*** Records provided

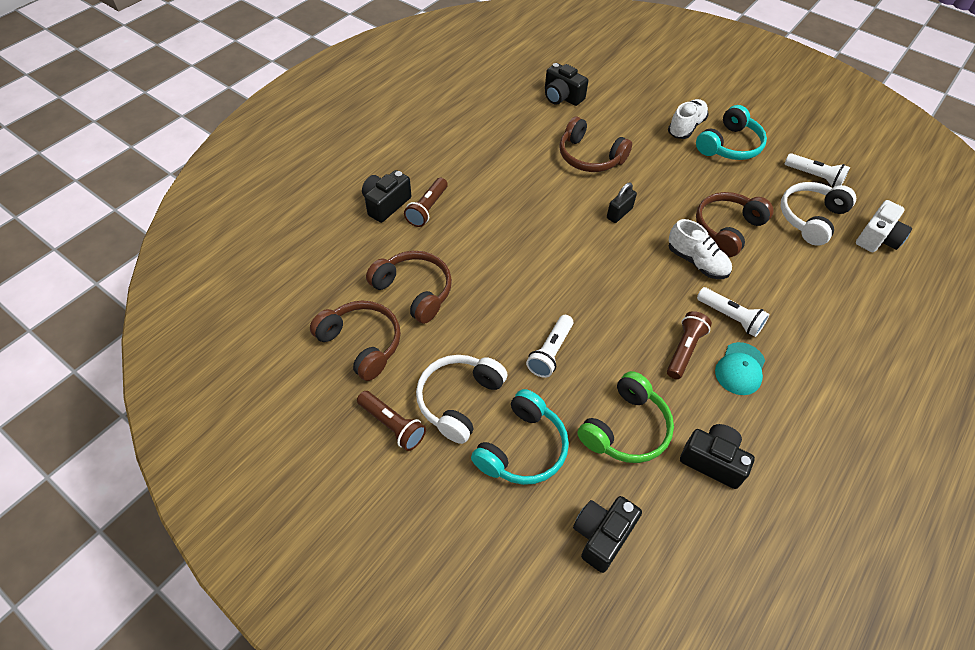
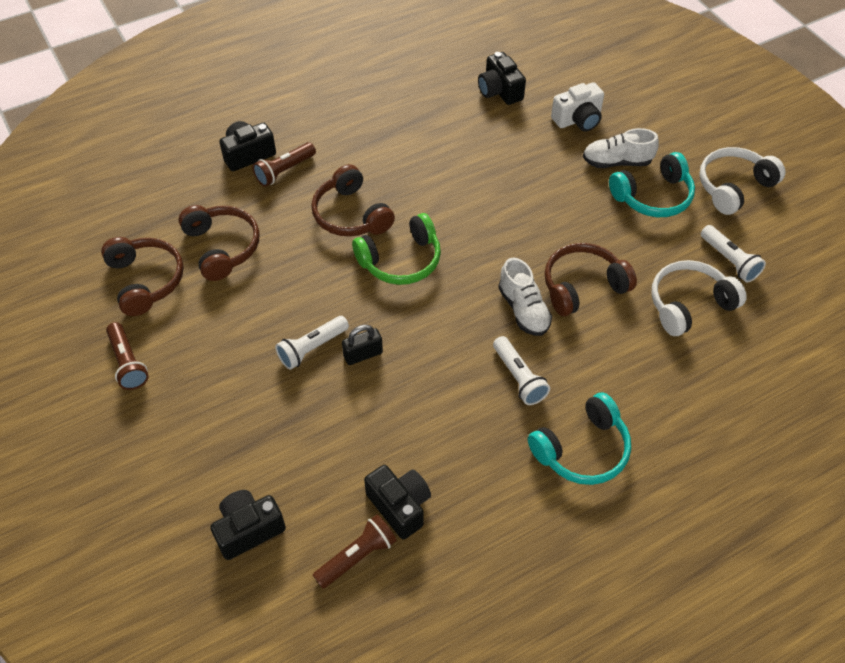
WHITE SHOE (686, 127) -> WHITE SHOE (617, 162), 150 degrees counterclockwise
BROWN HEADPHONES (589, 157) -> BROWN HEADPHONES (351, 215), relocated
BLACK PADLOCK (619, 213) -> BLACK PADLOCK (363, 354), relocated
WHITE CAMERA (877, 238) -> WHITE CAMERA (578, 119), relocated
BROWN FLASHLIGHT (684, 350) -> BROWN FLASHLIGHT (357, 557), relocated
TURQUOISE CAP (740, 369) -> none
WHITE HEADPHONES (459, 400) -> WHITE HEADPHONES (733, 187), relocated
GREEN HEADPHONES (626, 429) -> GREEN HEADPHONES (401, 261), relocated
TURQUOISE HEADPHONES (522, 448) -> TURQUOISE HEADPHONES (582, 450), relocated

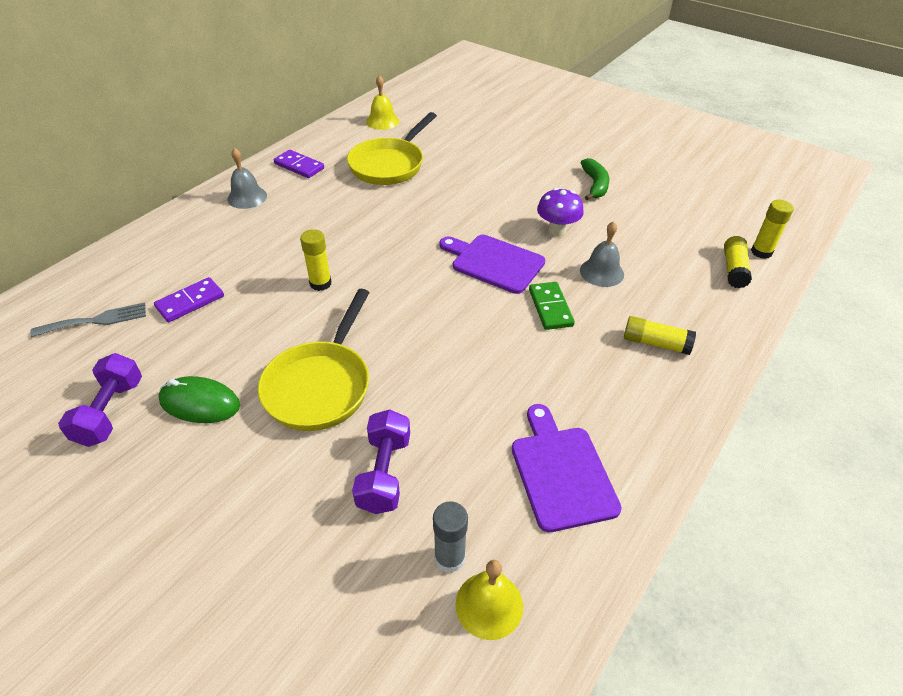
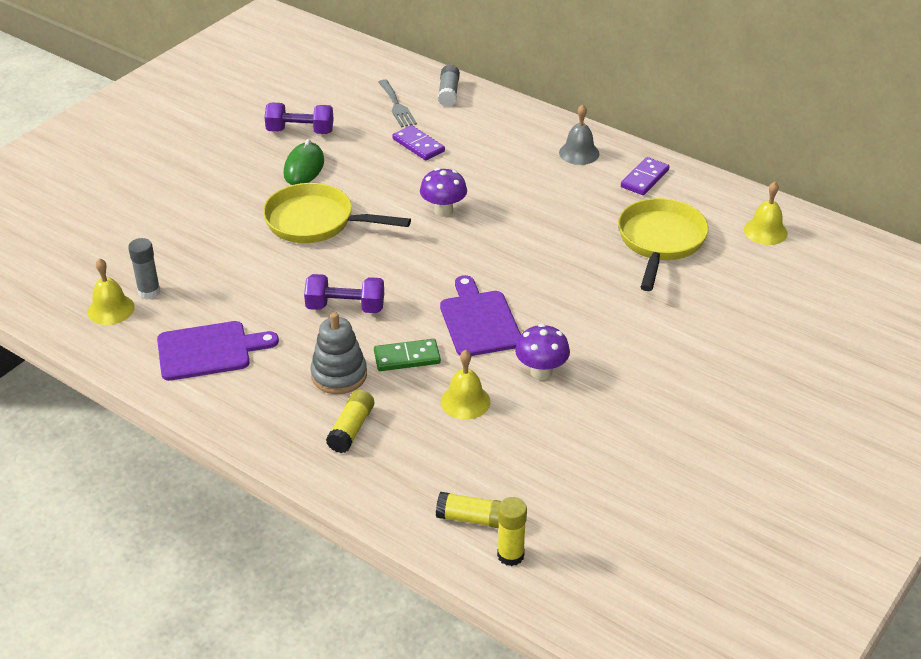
YELLOW PAN (389, 165) -> YELLOW PAN (660, 241), 75 degrees clockwise
GREEN BANANA (595, 185) -> none
GREY BELL (601, 272) -> YELLOW BELL (465, 401)
YELLOW GLUE STICK (320, 283) -> PURPLE MUSHROOM (443, 211)
PURPLE CUTTING BOARD (494, 262) -> PURPLE CUTTING BOARD (479, 321), 45 degrees counterclockwise
PURPLE DUMBBELL (384, 473) -> PURPLE DUMBBELL (345, 307), relocated
none -> GREY GLUE STICK (448, 93)
none -> GREY STACKING TOY (339, 375)

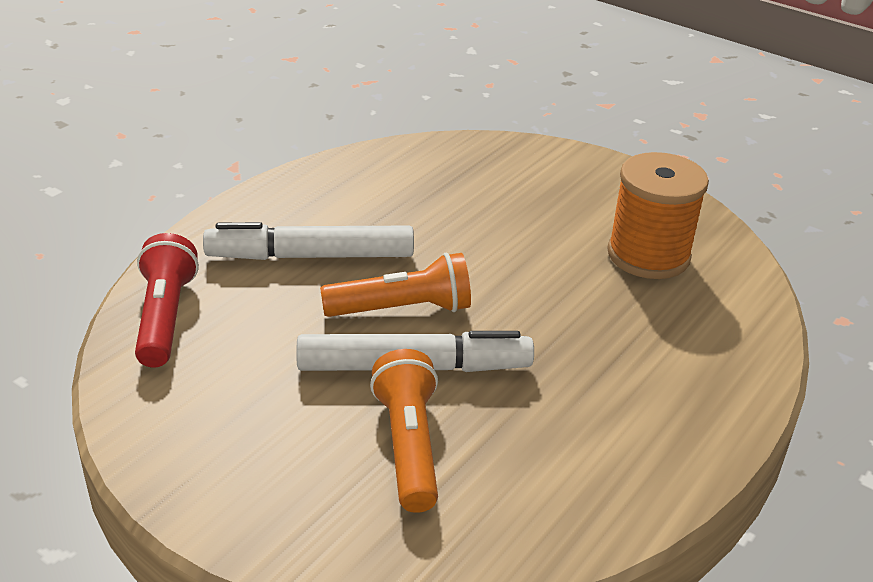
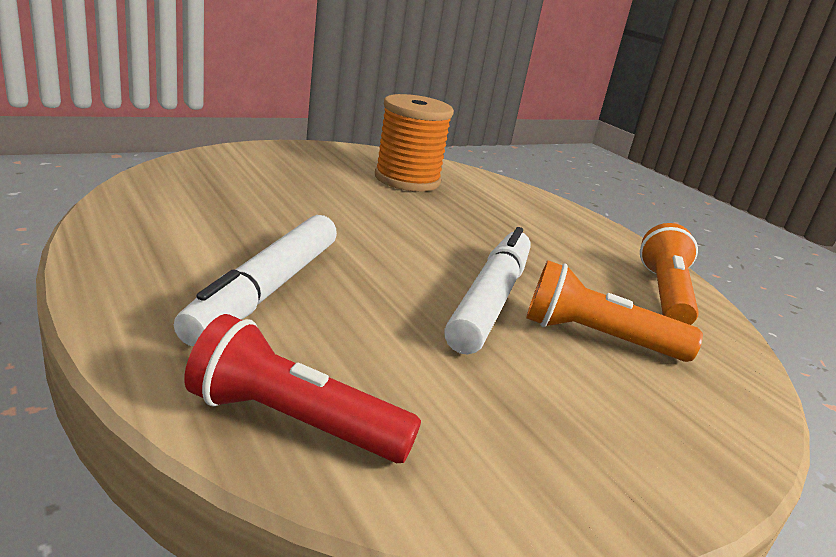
ORANGE FLASHLIGHT (401, 309) -> ORANGE FLASHLIGHT (664, 294), relocated

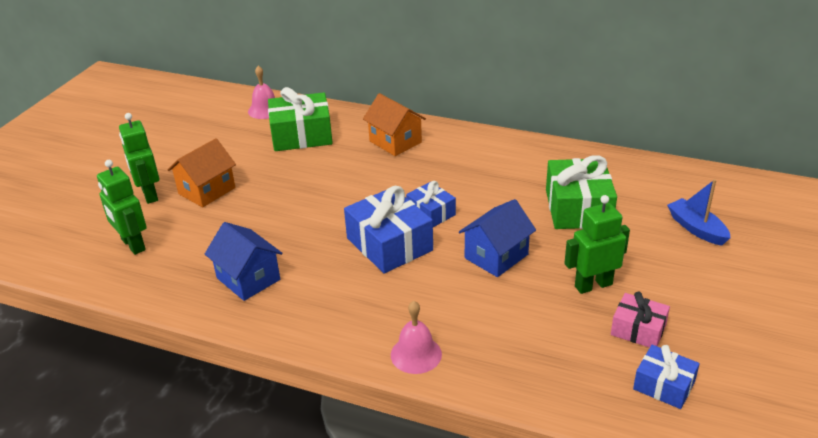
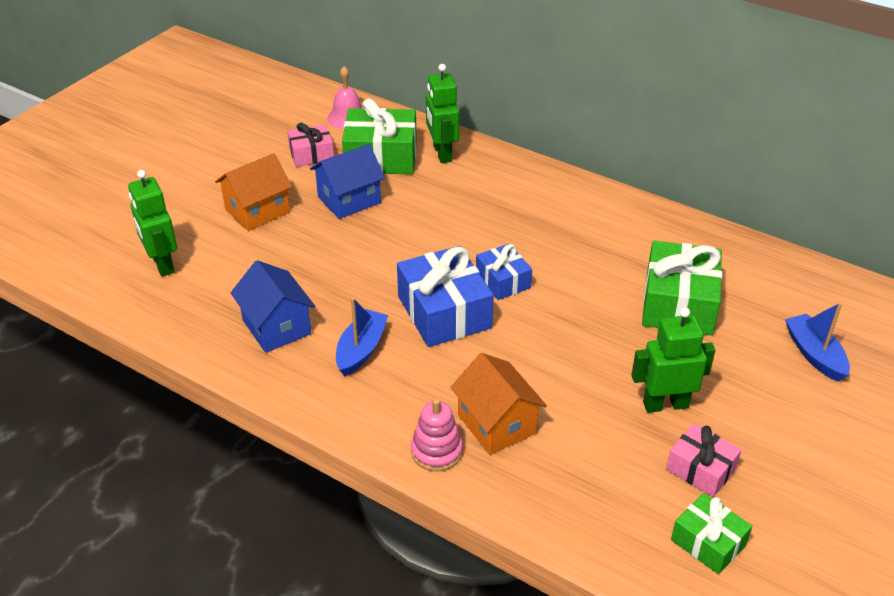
ORANGE HOUSE (395, 142) -> ORANGE HOUSE (496, 424), relocated
GREEN ROBOT (149, 194) -> GREEN ROBOT (442, 153), relocated
BLUE HOUSE (496, 256) -> BLUE HOUSE (349, 200), relocated
PINK BELL (416, 354) -> PINK STACKING TOY (436, 451)
BLUE GIFT (664, 385) -> GREEN GIFT (708, 542)
none -> PINK GIFT (311, 154)
none -> BLUE BOAT (361, 350)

******

§ Goal of the exercise
Track down all lines above with the string "WHITE" and copy them.

§ Exercise result
WHITE SHOE (686, 127) -> WHITE SHOE (617, 162), 150 degrees counterclockwise
WHITE CAMERA (877, 238) -> WHITE CAMERA (578, 119), relocated
WHITE HEADPHONES (459, 400) -> WHITE HEADPHONES (733, 187), relocated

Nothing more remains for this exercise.